[TO DO]: Write out the records below word for word, from the line with "No, white glossy glass door at center is not aimed" to the line with "The height and width of the screenshot is (640, 842).", and nothing else.

───── DATA FOR THIS EXERCISE ─────

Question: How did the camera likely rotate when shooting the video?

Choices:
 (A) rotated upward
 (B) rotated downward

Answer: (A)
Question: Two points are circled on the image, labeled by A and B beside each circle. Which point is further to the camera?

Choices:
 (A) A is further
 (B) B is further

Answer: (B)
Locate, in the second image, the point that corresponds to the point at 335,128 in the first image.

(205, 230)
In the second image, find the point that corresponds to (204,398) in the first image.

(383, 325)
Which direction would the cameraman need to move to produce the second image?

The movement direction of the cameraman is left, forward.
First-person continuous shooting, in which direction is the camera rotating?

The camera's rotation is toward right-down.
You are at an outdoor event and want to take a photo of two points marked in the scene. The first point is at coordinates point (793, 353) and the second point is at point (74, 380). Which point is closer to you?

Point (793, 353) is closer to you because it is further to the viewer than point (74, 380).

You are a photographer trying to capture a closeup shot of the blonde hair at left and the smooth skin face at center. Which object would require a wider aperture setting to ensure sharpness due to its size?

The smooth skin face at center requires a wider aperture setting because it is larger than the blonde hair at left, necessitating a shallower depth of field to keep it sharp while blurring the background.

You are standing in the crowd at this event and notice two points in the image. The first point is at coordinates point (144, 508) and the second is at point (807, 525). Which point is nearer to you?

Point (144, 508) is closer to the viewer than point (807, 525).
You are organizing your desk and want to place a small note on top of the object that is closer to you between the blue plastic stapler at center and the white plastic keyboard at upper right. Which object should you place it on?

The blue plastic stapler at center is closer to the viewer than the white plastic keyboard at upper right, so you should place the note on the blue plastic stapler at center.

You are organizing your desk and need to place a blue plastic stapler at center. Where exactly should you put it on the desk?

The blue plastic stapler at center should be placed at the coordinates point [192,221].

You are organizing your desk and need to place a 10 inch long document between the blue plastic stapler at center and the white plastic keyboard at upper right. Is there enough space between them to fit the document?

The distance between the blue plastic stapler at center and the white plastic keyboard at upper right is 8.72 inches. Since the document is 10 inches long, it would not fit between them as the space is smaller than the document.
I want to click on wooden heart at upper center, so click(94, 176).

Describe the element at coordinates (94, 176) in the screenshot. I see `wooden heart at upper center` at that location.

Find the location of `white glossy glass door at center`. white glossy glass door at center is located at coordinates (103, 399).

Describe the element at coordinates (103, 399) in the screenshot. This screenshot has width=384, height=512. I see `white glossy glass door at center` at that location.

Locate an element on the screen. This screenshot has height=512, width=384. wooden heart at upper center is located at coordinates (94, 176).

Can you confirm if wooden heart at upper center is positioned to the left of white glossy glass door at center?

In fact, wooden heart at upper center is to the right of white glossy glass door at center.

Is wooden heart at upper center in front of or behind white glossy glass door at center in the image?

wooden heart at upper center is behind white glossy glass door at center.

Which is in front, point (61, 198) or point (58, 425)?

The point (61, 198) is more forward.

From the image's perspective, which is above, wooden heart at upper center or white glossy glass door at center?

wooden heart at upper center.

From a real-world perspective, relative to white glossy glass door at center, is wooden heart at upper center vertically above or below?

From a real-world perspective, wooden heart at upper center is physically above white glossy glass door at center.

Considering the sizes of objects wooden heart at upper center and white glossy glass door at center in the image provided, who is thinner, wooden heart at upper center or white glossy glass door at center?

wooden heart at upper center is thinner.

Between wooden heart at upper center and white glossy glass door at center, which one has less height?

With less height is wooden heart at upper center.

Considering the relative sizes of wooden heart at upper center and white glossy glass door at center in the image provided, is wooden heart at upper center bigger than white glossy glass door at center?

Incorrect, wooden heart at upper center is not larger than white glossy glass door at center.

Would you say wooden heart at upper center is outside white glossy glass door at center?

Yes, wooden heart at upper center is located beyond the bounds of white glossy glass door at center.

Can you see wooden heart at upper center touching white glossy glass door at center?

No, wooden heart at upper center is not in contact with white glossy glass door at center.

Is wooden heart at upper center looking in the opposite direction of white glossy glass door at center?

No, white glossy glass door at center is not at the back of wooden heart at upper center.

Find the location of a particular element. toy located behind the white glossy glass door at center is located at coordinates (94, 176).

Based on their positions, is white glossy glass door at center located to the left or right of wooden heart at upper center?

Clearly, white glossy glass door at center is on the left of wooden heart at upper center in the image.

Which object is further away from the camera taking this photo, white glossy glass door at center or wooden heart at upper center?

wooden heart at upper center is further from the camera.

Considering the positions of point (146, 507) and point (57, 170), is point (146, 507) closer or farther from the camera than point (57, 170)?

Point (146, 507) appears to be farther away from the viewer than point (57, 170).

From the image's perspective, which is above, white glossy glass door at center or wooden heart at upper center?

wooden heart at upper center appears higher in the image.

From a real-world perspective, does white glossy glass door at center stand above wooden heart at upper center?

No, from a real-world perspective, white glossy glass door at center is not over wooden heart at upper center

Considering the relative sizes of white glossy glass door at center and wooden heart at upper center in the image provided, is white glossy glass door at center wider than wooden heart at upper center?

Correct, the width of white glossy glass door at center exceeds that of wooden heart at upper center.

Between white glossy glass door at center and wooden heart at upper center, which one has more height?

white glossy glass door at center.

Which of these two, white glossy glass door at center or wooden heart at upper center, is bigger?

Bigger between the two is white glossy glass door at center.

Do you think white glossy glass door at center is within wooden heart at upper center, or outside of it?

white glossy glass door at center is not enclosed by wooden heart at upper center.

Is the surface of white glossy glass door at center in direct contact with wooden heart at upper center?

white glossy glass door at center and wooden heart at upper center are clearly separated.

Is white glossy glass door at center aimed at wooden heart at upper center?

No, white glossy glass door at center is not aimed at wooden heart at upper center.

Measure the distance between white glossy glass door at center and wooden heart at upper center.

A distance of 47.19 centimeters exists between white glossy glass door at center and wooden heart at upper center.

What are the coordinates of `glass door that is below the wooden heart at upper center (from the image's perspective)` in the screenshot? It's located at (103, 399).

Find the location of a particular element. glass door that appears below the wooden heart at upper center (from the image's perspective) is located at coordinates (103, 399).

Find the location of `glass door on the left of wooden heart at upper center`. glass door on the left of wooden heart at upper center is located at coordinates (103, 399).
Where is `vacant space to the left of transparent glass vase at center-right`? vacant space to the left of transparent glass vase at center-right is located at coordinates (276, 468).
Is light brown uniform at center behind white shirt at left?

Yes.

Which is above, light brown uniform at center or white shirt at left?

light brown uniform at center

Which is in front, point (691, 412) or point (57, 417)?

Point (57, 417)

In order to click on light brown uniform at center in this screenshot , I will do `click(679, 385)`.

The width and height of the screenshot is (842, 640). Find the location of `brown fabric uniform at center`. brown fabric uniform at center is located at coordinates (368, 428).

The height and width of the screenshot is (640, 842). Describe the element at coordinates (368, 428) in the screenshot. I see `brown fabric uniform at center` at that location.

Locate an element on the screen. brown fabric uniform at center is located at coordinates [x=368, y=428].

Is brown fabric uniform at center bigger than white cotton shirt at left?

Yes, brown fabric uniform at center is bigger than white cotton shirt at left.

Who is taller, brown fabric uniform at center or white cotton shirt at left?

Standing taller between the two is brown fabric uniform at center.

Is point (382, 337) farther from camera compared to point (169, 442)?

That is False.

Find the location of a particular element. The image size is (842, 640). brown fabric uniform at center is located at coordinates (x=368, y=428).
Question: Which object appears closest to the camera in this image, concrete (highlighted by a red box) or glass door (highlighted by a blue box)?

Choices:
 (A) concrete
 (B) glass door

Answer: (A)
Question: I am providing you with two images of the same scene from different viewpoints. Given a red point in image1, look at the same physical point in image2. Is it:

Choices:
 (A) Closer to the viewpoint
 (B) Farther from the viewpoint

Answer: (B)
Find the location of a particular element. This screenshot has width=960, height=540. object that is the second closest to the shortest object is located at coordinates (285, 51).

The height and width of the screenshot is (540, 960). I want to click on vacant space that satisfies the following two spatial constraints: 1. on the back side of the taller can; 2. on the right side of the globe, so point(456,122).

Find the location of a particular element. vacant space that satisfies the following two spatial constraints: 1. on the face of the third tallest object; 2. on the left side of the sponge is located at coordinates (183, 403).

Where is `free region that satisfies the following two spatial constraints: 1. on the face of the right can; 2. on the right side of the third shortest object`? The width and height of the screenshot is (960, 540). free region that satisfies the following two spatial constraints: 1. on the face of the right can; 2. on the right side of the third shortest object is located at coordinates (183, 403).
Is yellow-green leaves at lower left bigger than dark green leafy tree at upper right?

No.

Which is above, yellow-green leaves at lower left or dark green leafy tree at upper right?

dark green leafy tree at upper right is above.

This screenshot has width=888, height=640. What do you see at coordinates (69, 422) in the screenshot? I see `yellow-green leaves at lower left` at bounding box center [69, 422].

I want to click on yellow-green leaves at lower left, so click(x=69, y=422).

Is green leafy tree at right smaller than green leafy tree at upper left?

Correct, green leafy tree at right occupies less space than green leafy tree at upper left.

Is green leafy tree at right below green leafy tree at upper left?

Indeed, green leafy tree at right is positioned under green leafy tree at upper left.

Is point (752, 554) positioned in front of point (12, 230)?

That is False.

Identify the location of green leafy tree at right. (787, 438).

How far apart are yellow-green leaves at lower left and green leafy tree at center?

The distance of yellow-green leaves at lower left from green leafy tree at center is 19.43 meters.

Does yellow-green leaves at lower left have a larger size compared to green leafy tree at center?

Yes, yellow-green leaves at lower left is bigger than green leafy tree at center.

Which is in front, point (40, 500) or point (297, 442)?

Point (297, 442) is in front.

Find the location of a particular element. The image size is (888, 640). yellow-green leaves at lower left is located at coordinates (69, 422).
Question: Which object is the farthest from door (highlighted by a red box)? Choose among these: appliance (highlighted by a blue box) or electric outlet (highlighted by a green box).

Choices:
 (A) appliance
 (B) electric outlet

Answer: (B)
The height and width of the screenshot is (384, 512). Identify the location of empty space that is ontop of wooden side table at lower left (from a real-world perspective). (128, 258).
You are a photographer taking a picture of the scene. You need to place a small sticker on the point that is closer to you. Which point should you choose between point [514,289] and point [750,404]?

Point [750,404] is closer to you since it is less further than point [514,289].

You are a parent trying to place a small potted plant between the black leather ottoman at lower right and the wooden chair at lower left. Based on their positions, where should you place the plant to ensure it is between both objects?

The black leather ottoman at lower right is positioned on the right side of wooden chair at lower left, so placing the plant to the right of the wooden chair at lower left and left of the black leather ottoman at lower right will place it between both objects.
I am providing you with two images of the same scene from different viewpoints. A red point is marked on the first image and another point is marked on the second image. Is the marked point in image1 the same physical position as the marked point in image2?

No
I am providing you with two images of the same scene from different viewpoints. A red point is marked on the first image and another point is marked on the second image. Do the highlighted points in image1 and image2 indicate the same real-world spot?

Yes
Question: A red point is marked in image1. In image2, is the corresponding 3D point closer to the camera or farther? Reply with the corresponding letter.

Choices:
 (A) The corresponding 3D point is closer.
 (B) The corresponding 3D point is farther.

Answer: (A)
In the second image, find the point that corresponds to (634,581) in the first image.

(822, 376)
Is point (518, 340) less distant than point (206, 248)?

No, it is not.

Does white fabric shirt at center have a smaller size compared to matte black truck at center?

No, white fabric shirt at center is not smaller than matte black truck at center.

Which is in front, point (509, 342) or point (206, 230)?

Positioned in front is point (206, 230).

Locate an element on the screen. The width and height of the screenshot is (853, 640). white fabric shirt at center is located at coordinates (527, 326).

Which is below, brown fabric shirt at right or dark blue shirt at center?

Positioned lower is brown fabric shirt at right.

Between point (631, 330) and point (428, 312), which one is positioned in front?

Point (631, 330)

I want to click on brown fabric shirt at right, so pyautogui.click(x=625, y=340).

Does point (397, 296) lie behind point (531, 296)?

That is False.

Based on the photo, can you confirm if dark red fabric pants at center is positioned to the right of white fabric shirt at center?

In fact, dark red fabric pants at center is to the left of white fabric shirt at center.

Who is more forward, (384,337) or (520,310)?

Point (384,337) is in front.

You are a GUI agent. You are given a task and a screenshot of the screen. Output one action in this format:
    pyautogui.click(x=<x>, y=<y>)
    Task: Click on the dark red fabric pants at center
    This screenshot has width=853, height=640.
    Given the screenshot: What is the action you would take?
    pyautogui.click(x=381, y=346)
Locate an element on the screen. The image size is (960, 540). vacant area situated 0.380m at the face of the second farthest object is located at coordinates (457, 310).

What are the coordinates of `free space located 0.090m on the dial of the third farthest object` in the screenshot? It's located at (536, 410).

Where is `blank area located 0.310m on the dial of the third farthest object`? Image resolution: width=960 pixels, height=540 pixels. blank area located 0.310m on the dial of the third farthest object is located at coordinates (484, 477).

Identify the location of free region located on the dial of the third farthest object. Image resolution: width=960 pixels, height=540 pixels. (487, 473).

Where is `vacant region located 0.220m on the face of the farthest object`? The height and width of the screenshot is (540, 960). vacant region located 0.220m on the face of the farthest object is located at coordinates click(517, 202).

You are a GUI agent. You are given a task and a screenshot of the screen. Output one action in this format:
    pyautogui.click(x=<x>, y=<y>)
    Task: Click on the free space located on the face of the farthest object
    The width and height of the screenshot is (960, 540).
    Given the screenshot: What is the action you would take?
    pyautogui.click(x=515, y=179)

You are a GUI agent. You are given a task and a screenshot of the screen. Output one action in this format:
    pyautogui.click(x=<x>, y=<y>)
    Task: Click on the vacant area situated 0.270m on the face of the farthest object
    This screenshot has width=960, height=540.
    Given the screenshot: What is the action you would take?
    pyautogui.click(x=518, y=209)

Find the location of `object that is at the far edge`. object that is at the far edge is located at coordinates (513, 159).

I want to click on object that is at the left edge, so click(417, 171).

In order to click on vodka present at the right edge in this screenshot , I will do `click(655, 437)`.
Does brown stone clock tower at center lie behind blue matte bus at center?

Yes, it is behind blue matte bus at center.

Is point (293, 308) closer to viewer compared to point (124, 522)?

─────

[PROBLEM SOLUTION]:
No, white glossy glass door at center is not aimed at wooden heart at upper center.

Measure the distance between white glossy glass door at center and wooden heart at upper center.

A distance of 47.19 centimeters exists between white glossy glass door at center and wooden heart at upper center.

What are the coordinates of `glass door that is below the wooden heart at upper center (from the image's perspective)` in the screenshot? It's located at (103, 399).

Find the location of a particular element. glass door that appears below the wooden heart at upper center (from the image's perspective) is located at coordinates (103, 399).

Find the location of `glass door on the left of wooden heart at upper center`. glass door on the left of wooden heart at upper center is located at coordinates (103, 399).
Where is `vacant space to the left of transparent glass vase at center-right`? vacant space to the left of transparent glass vase at center-right is located at coordinates (276, 468).
Is light brown uniform at center behind white shirt at left?

Yes.

Which is above, light brown uniform at center or white shirt at left?

light brown uniform at center

Which is in front, point (691, 412) or point (57, 417)?

Point (57, 417)

In order to click on light brown uniform at center in this screenshot , I will do `click(679, 385)`.

The width and height of the screenshot is (842, 640). Find the location of `brown fabric uniform at center`. brown fabric uniform at center is located at coordinates (368, 428).

The height and width of the screenshot is (640, 842). Describe the element at coordinates (368, 428) in the screenshot. I see `brown fabric uniform at center` at that location.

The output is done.